__Raw data__.
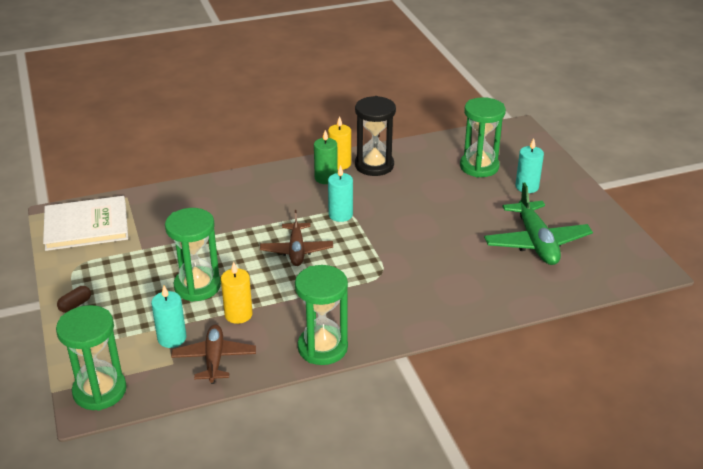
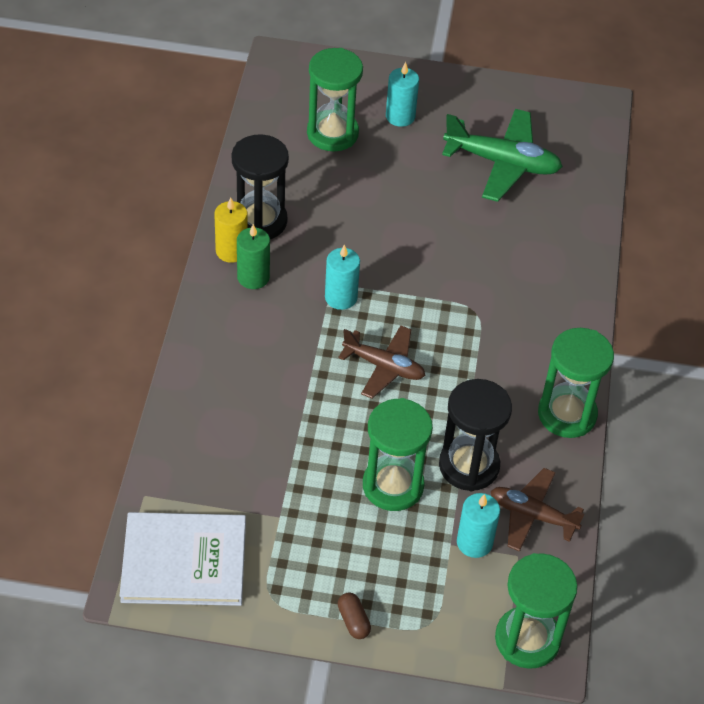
camera: 65 degrees left, 15 degrees up
(86, 226) = (184, 561): white book -> white book turned 75 degrees clockwise
(238, 314) = (469, 466): yellow candle -> black hourglass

__What is being asked__. Only a number is wanted: how many lines above include "degrees"?

__Exercise output__. 2